● **Work to be completed**
Lines to return, exactly: from the line with "LINE2 pin GND: GND -> 3V3" to the line with "KEYS1 pin K2: D19 -> D2" in the entries below, both included.

Change listing data

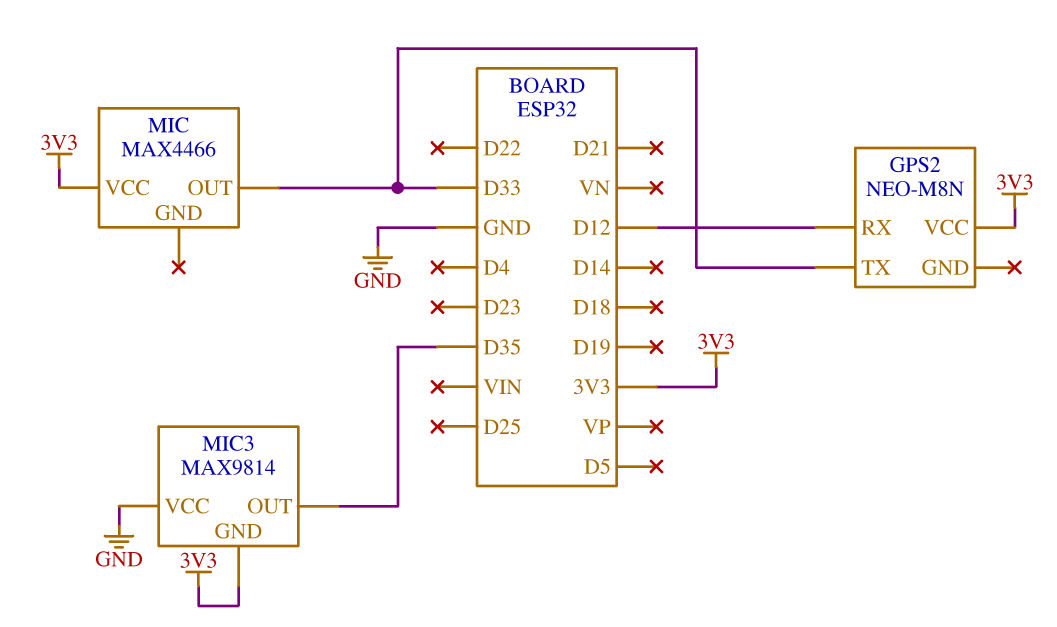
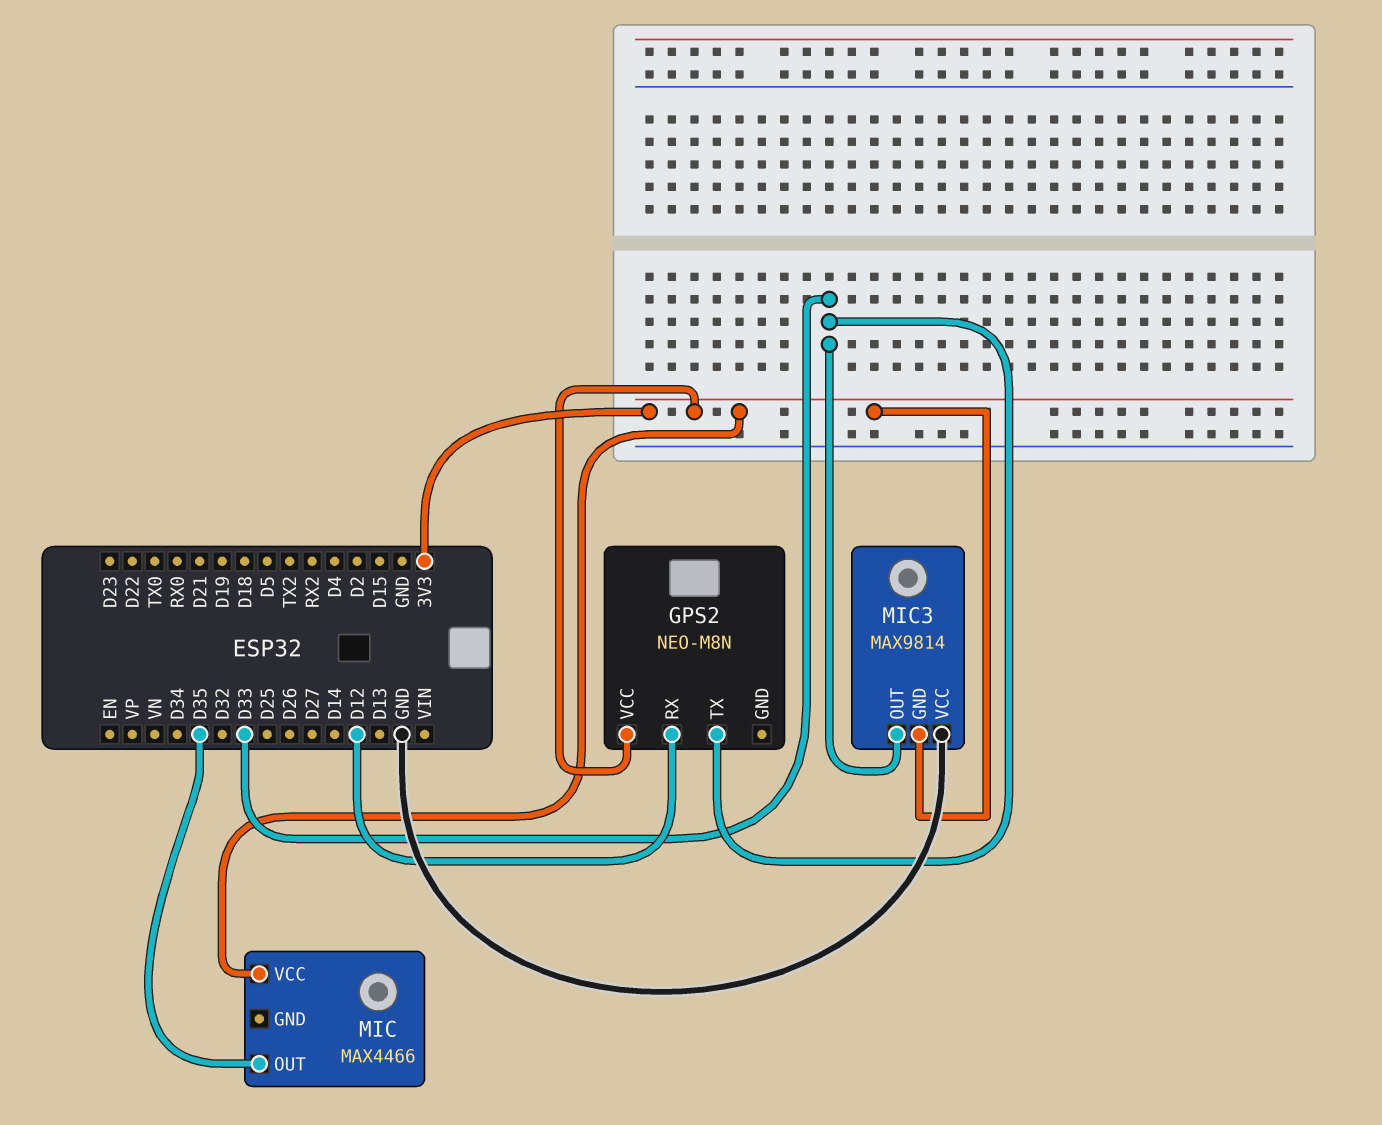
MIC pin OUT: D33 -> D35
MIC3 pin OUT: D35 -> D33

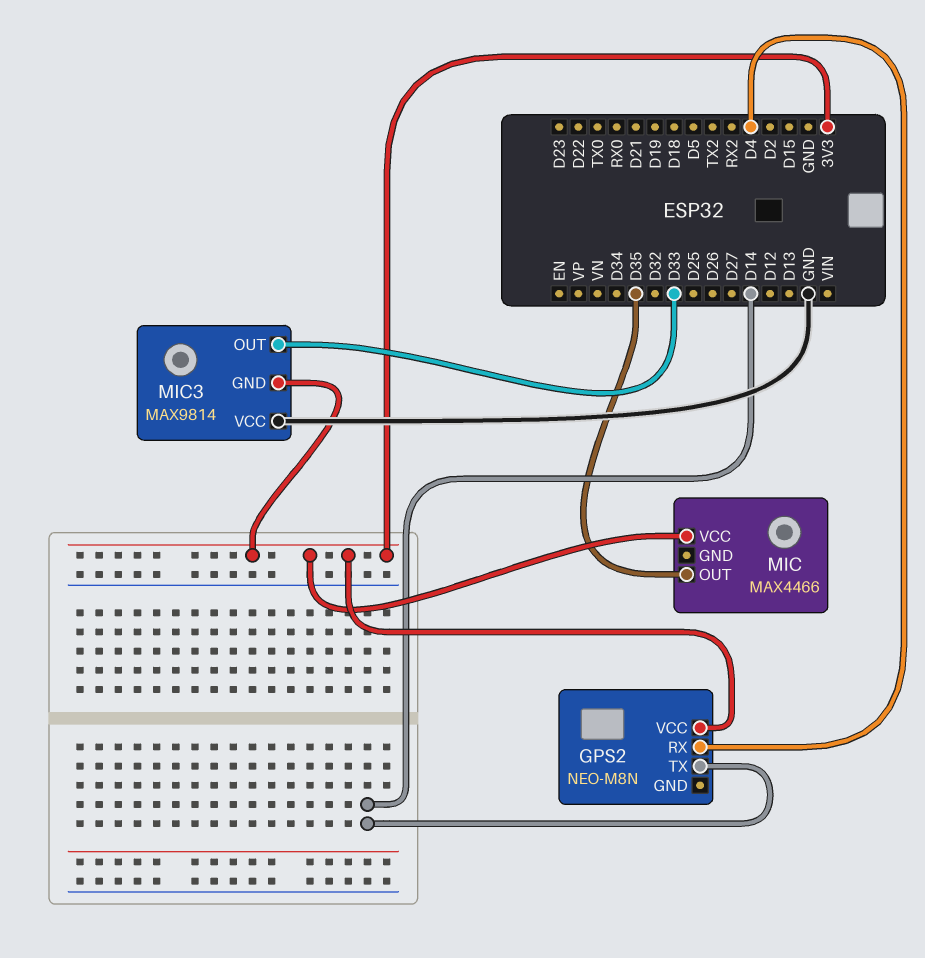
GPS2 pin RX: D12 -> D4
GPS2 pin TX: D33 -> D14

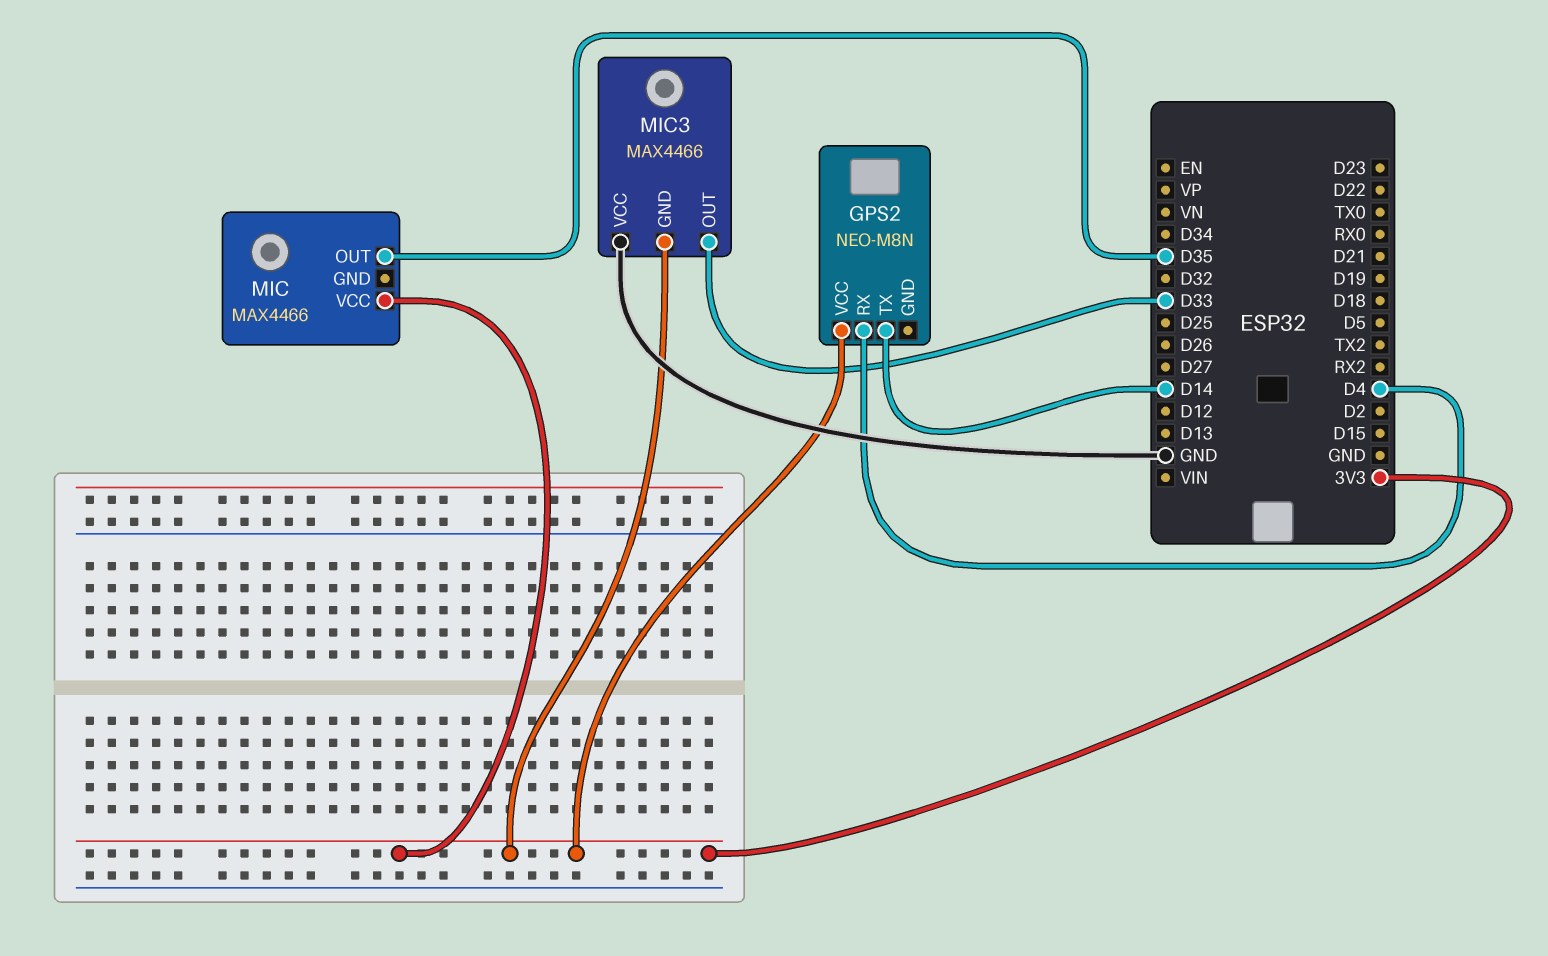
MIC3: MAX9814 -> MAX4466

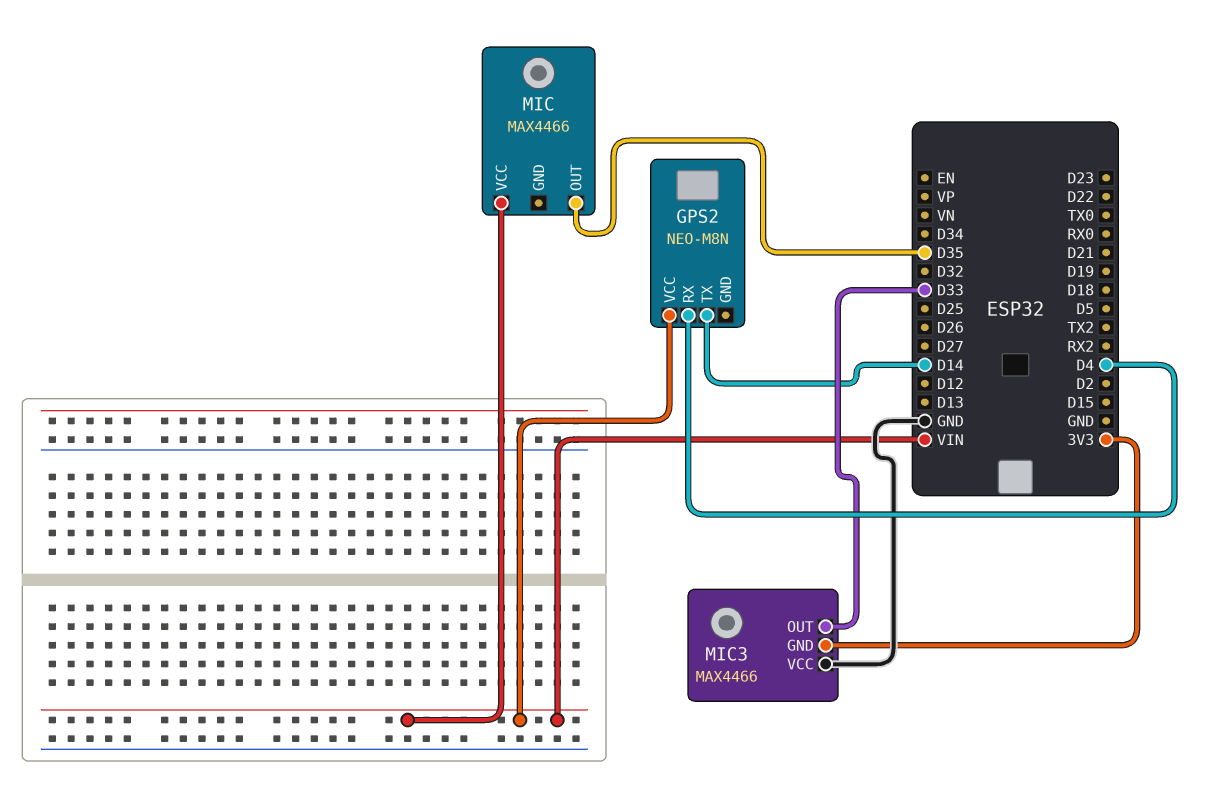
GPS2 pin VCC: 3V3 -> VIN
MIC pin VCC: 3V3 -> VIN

==

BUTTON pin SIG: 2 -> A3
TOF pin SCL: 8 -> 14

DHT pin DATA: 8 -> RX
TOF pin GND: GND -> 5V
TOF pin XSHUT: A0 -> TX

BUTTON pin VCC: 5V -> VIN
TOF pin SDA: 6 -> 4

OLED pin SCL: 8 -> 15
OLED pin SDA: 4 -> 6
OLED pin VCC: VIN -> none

* * *

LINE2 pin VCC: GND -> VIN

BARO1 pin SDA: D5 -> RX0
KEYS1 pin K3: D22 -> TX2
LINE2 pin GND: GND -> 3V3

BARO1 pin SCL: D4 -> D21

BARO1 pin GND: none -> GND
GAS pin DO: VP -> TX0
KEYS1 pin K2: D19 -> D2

● **Exercise result**
LINE2 pin GND: GND -> 3V3

BARO1 pin SCL: D4 -> D21

BARO1 pin GND: none -> GND
GAS pin DO: VP -> TX0
KEYS1 pin K2: D19 -> D2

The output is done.